Aim: Reproduce verbatim the items below, from the first one up to and including the line with "blue square: moved 4 px up".

====== Input material ======

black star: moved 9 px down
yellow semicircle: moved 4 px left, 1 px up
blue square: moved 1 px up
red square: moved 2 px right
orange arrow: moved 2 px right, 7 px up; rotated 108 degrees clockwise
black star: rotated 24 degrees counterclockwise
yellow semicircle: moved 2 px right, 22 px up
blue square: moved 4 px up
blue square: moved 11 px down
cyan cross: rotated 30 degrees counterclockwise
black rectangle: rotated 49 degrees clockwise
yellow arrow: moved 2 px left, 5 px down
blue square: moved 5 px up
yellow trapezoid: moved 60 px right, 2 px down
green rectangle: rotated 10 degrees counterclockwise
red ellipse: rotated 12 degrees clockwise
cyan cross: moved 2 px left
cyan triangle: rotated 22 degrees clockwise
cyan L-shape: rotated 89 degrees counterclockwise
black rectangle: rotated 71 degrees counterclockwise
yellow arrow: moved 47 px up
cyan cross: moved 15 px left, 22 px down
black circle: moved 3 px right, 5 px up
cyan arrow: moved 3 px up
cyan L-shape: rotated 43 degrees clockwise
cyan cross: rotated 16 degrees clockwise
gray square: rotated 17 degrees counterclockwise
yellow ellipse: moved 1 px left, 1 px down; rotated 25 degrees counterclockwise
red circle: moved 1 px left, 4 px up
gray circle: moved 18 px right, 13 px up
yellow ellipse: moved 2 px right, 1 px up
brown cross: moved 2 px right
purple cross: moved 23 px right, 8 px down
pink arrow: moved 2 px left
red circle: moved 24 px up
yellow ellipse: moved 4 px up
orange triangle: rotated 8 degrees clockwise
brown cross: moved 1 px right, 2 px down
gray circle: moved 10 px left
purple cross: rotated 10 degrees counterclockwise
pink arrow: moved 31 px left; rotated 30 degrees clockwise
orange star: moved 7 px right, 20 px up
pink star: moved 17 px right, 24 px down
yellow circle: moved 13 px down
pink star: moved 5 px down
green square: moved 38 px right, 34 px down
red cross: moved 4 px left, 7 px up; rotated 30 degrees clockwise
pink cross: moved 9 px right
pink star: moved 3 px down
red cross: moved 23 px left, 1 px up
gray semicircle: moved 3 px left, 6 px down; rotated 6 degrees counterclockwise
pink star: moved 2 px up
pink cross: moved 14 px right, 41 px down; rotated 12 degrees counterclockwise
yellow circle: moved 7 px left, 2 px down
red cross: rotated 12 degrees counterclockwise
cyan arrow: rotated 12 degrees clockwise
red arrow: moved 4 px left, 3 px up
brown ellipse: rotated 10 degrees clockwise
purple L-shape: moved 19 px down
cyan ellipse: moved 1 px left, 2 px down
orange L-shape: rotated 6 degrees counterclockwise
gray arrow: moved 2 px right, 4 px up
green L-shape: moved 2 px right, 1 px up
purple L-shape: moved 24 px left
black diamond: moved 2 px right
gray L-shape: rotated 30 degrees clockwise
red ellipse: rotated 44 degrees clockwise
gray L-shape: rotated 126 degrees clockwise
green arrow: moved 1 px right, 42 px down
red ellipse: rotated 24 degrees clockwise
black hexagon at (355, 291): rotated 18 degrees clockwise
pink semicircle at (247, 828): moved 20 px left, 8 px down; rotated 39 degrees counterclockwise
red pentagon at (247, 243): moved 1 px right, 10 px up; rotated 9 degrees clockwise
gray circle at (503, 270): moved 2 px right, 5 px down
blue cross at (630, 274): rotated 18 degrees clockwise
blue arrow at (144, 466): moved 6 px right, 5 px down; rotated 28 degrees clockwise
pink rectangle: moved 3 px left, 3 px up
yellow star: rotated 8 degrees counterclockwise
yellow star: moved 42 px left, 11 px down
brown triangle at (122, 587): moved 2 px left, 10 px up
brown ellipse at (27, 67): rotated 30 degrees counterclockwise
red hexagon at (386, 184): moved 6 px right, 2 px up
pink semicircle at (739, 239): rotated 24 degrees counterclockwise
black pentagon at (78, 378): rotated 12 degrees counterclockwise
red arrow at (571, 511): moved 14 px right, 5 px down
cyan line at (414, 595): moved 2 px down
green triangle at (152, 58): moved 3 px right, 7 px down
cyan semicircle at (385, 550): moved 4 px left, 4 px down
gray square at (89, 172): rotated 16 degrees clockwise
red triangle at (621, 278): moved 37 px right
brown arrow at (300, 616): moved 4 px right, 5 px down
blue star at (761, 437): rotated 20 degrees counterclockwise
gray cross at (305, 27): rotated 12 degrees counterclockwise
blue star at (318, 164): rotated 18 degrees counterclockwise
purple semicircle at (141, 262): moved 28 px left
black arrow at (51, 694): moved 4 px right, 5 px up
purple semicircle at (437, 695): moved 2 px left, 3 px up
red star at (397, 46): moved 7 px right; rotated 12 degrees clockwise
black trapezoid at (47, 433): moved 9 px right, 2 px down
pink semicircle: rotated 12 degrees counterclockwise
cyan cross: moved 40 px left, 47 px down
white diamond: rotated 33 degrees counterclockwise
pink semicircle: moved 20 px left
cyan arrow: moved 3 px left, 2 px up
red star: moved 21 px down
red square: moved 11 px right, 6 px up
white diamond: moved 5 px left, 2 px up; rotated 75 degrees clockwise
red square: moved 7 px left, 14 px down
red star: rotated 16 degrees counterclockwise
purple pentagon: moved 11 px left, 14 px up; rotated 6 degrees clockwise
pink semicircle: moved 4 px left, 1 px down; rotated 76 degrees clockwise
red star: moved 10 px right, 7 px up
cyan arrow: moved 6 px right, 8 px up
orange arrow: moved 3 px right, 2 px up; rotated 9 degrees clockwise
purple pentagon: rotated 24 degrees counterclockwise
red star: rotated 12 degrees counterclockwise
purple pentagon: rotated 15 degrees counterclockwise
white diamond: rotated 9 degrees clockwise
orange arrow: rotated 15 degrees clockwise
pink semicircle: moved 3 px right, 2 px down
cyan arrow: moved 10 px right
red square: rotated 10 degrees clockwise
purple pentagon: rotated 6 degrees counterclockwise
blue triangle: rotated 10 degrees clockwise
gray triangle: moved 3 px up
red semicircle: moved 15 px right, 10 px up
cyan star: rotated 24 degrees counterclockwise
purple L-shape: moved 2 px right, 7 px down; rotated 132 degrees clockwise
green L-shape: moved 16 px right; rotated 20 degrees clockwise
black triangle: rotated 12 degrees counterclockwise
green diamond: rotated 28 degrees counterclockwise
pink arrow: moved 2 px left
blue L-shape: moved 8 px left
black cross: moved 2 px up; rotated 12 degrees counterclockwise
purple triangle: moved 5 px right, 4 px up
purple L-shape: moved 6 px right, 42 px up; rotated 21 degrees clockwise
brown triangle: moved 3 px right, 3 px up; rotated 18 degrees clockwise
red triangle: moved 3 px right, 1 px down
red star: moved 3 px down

======

Complete output:
black star: moved 9 px down
yellow semicircle: moved 4 px left, 1 px up
blue square: moved 1 px up
red square: moved 2 px right
orange arrow: moved 2 px right, 7 px up; rotated 108 degrees clockwise
black star: rotated 24 degrees counterclockwise
yellow semicircle: moved 2 px right, 22 px up
blue square: moved 4 px up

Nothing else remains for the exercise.